** EXERCISE DIRECTIONS **
The span to repeat in the listing below runs from the line containing "orange rectangle: (686, 702)" to the line containing "pink hexagon: (350, 1162)", inclusive. Repeat it exactly, and only it.

==== WORKING DATA ====

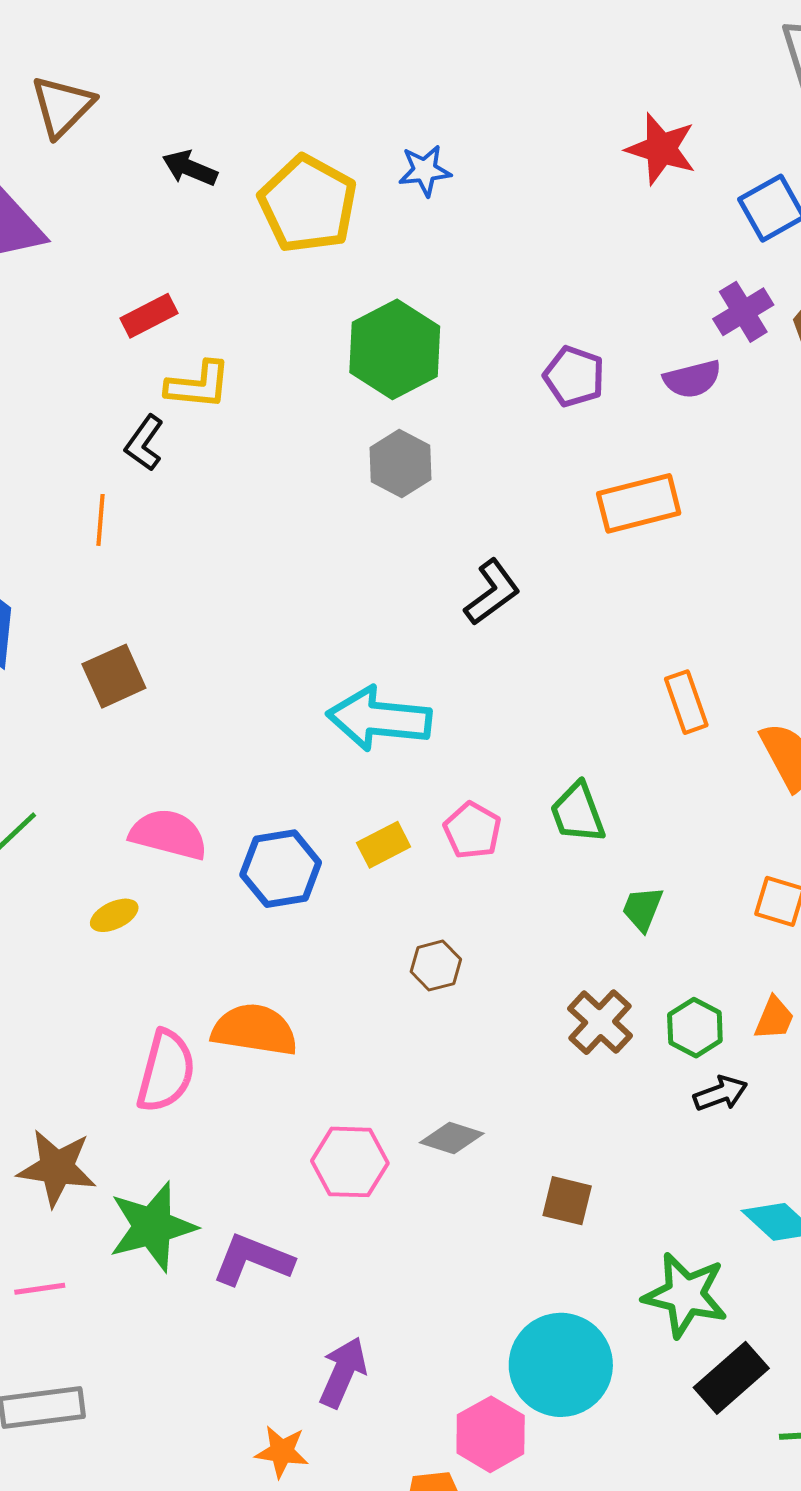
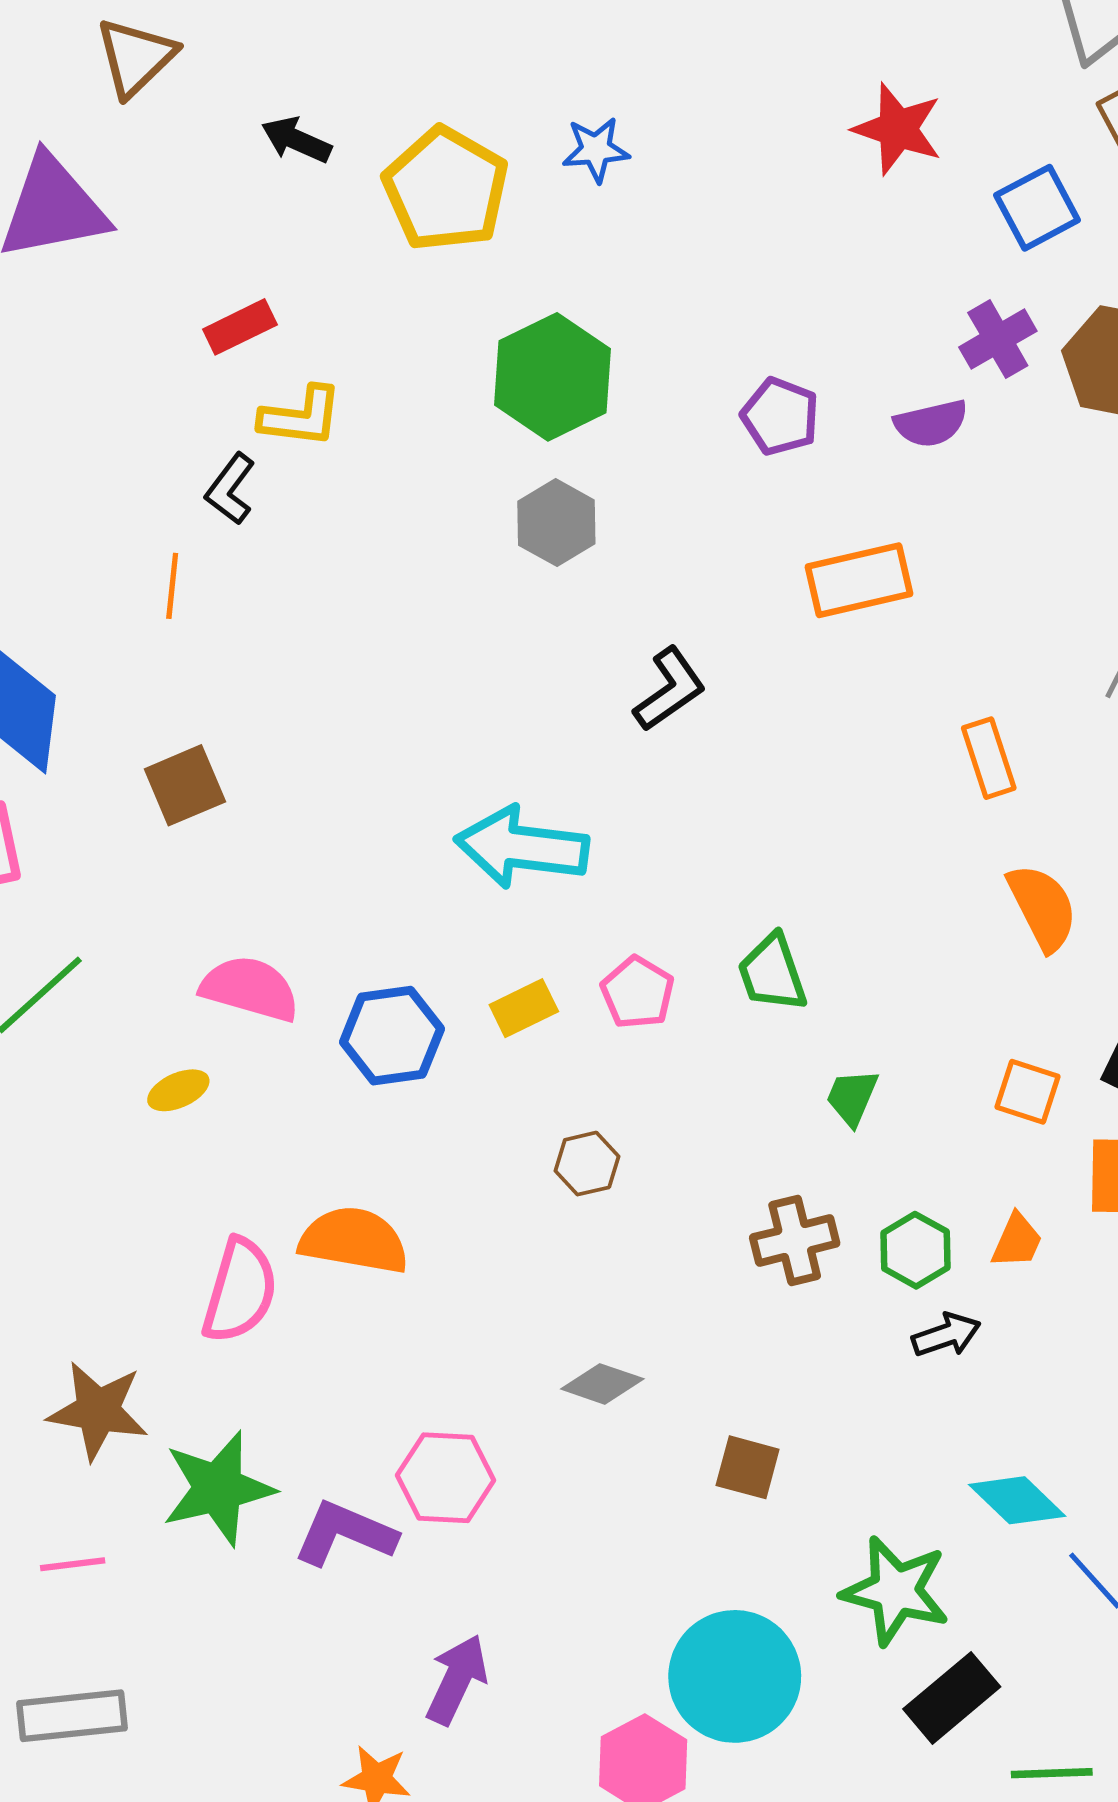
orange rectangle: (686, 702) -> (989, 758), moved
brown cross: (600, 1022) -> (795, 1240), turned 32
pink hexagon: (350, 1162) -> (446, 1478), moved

====
==== WORKING DATA ====

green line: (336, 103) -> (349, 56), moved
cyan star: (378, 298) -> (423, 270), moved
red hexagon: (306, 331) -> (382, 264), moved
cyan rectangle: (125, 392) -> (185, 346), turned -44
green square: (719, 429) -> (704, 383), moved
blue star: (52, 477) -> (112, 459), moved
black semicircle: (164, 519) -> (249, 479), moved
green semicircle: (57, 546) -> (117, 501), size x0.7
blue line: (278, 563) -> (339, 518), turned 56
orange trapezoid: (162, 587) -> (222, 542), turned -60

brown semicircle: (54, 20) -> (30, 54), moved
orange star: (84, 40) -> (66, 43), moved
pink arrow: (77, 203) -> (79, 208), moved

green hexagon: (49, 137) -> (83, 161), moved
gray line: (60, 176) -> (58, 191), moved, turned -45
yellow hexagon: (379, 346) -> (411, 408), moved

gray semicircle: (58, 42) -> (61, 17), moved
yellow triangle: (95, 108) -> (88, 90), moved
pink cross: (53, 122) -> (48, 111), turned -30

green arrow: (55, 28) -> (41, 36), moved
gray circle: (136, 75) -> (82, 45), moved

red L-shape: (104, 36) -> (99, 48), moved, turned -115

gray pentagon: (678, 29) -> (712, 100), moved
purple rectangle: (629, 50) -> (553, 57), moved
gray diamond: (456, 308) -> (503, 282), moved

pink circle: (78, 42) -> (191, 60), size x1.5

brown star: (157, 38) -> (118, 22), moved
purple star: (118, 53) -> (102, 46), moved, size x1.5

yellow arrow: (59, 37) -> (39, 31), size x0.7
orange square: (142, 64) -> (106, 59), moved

====

** YOUR SOLUTION **
orange rectangle: (686, 702) -> (989, 758), moved
brown cross: (600, 1022) -> (795, 1240), turned 32
pink hexagon: (350, 1162) -> (446, 1478), moved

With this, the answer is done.